== Available data ==
'''

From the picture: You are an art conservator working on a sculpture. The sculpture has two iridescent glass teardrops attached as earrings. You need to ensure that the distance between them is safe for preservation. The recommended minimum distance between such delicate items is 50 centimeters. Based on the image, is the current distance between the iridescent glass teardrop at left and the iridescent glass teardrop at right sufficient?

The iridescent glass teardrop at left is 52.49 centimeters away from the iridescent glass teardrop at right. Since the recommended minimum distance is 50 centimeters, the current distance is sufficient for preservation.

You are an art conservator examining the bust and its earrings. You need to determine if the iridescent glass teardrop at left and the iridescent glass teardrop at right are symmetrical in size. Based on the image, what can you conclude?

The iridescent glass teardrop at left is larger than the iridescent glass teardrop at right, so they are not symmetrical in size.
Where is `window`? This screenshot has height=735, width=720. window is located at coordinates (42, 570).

'''
'''

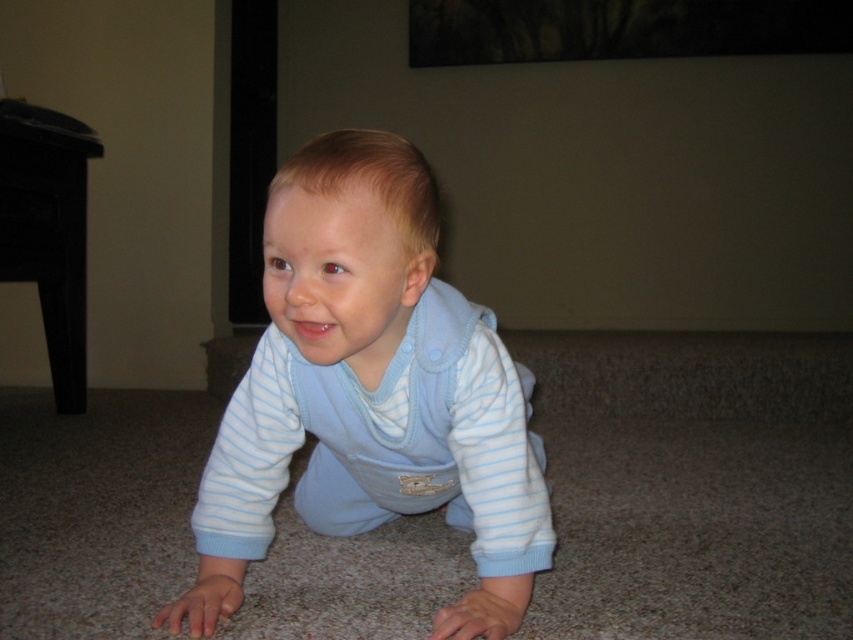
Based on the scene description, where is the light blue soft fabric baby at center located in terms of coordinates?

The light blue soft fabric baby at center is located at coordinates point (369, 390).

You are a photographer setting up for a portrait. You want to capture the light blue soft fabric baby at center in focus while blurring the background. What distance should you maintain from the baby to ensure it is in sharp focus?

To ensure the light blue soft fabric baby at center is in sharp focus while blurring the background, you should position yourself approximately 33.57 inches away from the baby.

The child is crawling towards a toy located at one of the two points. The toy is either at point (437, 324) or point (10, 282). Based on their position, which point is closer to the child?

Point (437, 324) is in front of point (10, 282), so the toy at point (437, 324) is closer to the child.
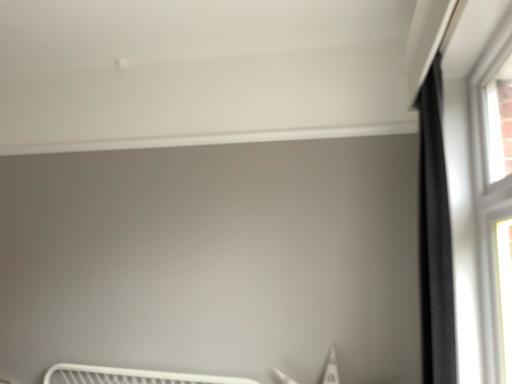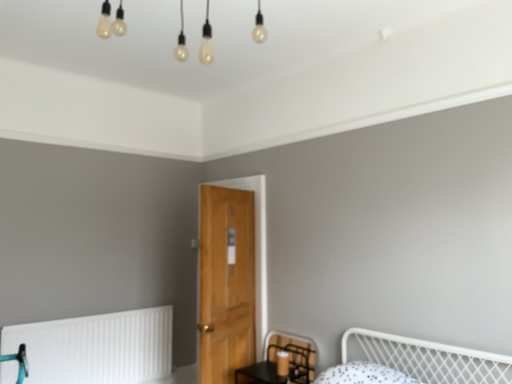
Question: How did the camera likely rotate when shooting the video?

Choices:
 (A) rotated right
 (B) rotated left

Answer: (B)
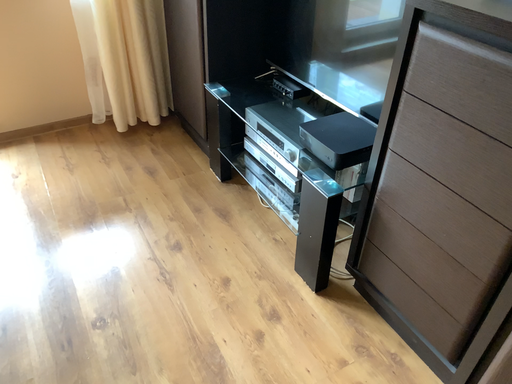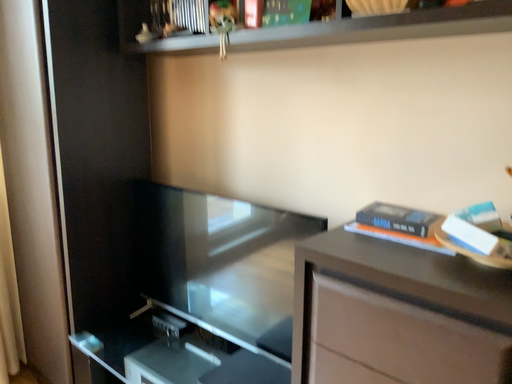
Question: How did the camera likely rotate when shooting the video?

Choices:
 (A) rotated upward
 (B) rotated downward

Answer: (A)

'''
'''

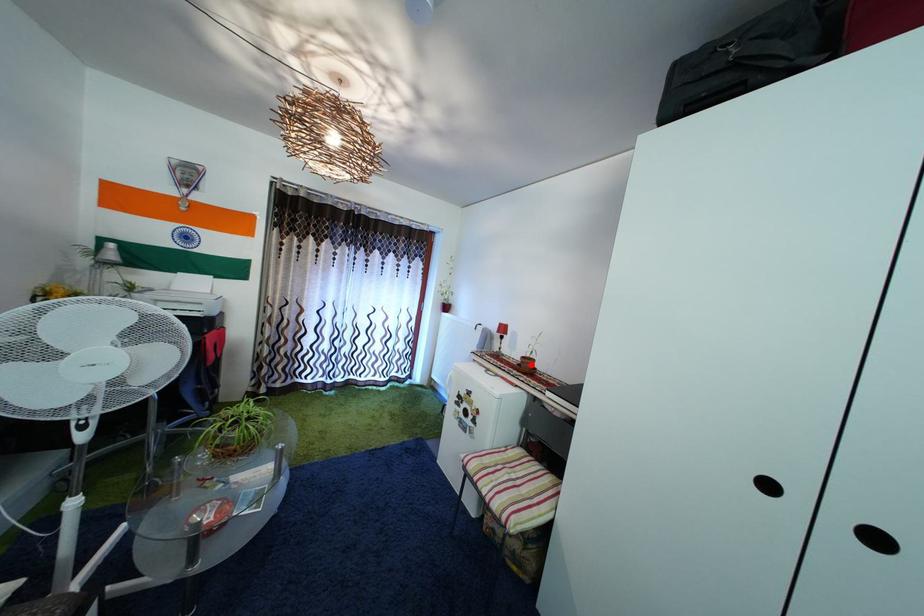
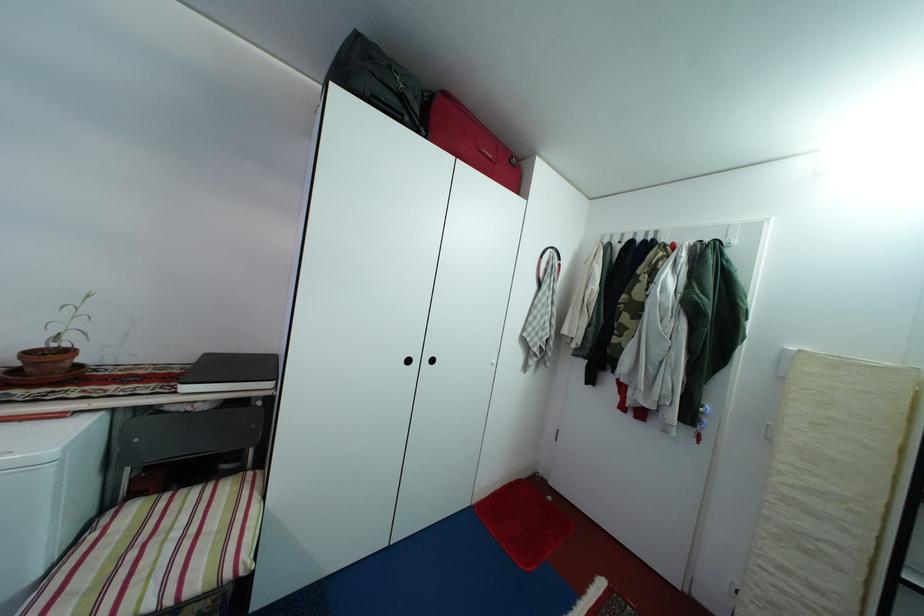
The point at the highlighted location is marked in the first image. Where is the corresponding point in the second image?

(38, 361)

'''

== Assignment ==
In the records above, render the lines from the one containing "The iridescent glass teardrop at left is 52.49" through the one containing "You are an art conservator examining", both included, as a numbered list that leaves out blank lines.

== Exercise answer ==
1. The iridescent glass teardrop at left is 52.49 centimeters away from the iridescent glass teardrop at right. Since the recommended minimum distance is 50 centimeters, the current distance is sufficient for preservation.
2. You are an art conservator examining the bust and its earrings. You need to determine if the iridescent glass teardrop at left and the iridescent glass teardrop at right are symmetrical in size. Based on the image, what can you conclude?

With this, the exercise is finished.